:: Activity ::
Nothing below is to be printed except the lines between the line holding "brown brick D1:E1" and the line holding "black slope I5:K6 level 1 top K", inclusive, each exactly as it appears.

:: Supplied records ::
○ ○ ○ ○

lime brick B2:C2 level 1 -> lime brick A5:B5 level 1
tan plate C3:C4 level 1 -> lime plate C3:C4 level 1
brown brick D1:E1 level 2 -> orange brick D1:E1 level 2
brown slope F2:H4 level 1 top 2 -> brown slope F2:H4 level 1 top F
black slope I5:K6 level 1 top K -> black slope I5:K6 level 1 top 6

○ ○ ○ ○

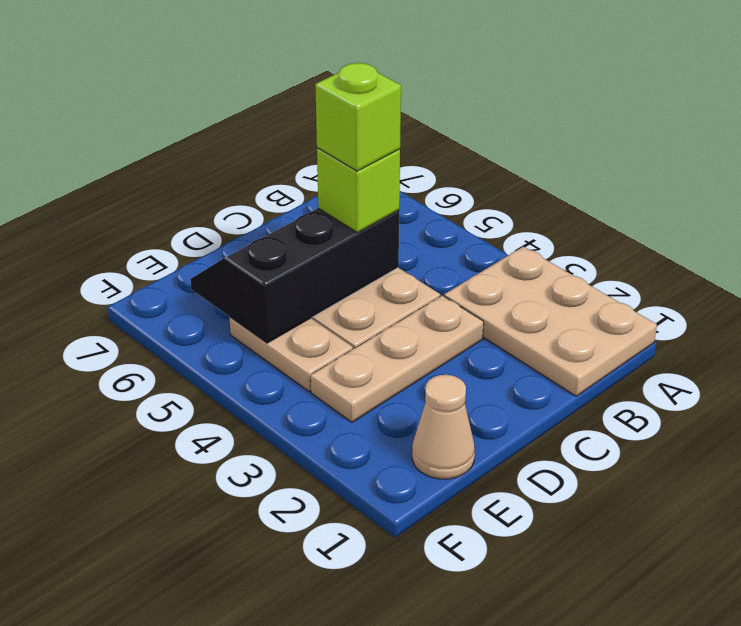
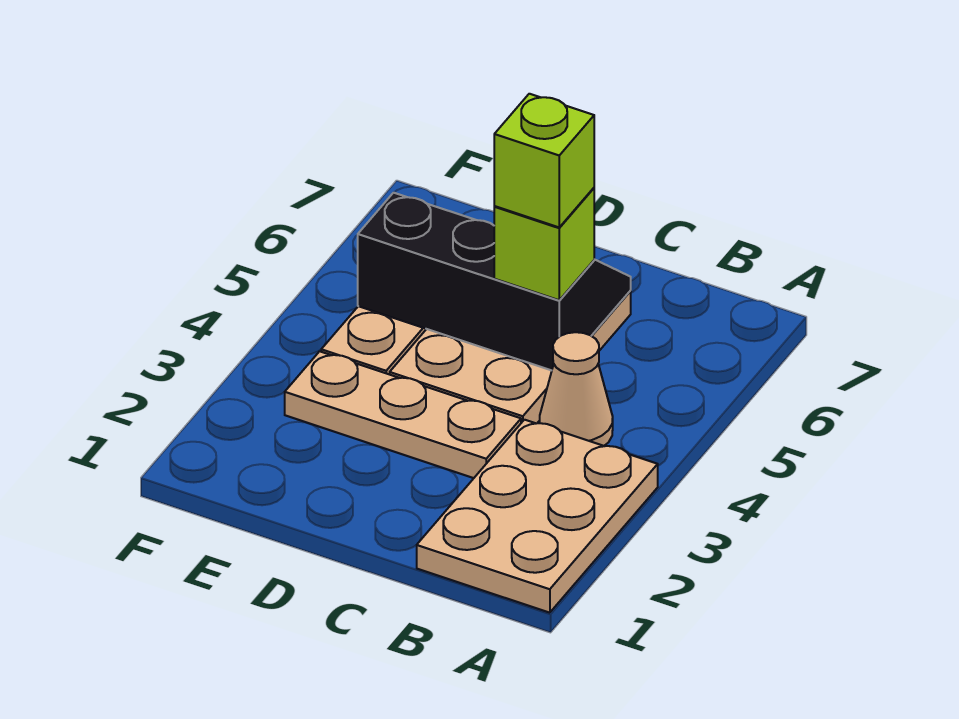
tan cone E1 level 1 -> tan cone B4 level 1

○ ○ ○ ○

:: Written reply ::
brown brick D1:E1 level 2 -> orange brick D1:E1 level 2
brown slope F2:H4 level 1 top 2 -> brown slope F2:H4 level 1 top F
black slope I5:K6 level 1 top K -> black slope I5:K6 level 1 top 6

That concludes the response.